→ **TO DO**: Everything in the data below except the pictures must be repeated word for word.
[Opening RECORDED DATA section]
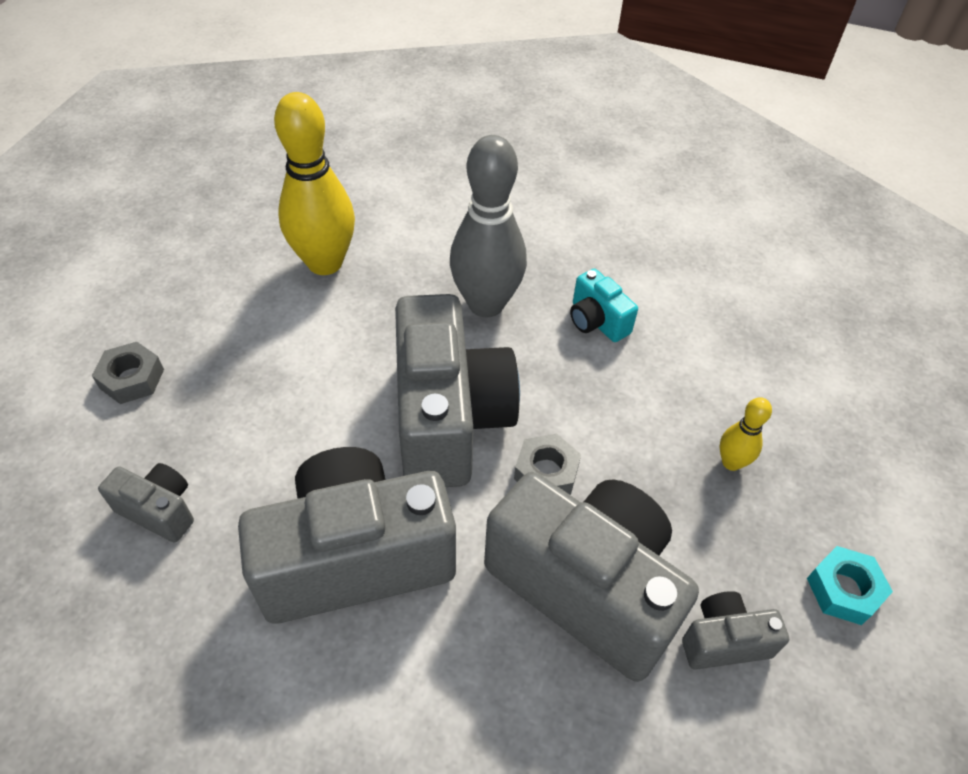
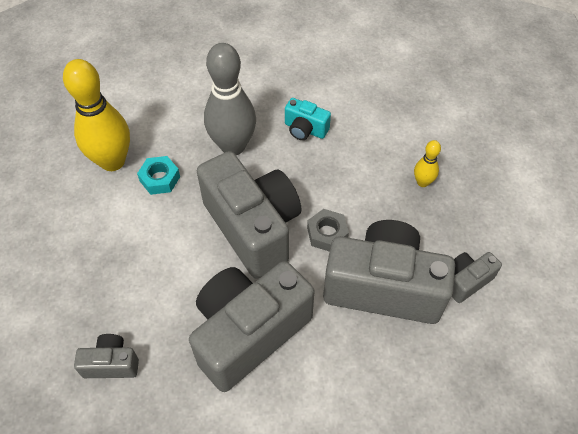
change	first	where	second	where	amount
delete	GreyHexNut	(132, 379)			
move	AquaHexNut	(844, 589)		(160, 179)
[Closing RECORDED DATA section]
→ **WORKED SOLUTION**:
change	first	where	second	where	amount
delete	GreyHexNut	(132, 379)			
move	AquaHexNut	(844, 589)		(160, 179)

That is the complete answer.